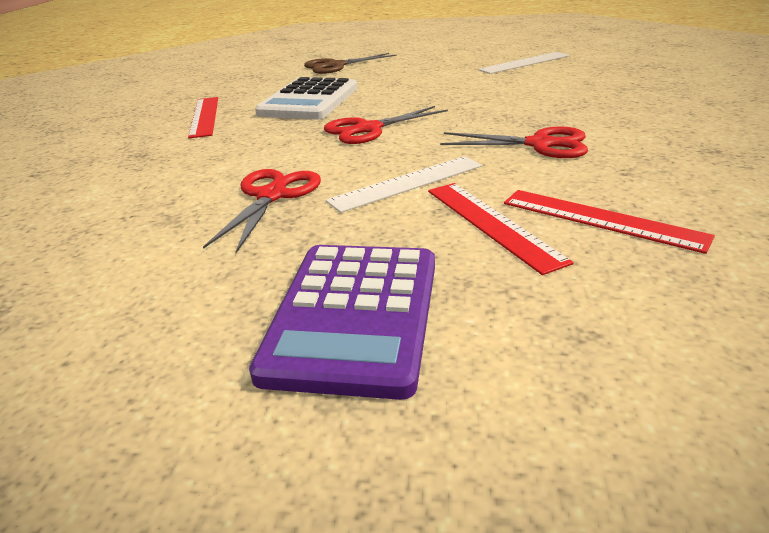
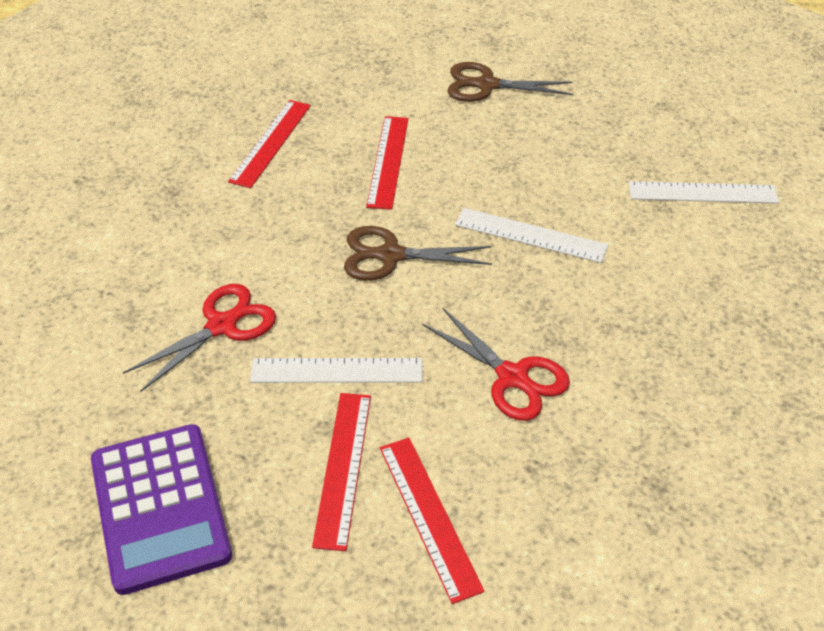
camera: 30 degrees right, 15 degrees up
(309, 101) = (388, 161): white calculator -> red ruler
(354, 316) = (160, 507): purple calculator -> purple calculator turned 60 degrees counterclockwise
(368, 129) = (390, 255): red scissors -> brown scissors
(452, 98) = (530, 235): none -> white ruler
####
— Prompt —
An unchanged copy of the listing, with no pictures, should be returned.

— Answer box —
camera: 30 degrees right, 15 degrees up
(309, 101) = (388, 161): white calculator -> red ruler
(354, 316) = (160, 507): purple calculator -> purple calculator turned 60 degrees counterclockwise
(368, 129) = (390, 255): red scissors -> brown scissors
(452, 98) = (530, 235): none -> white ruler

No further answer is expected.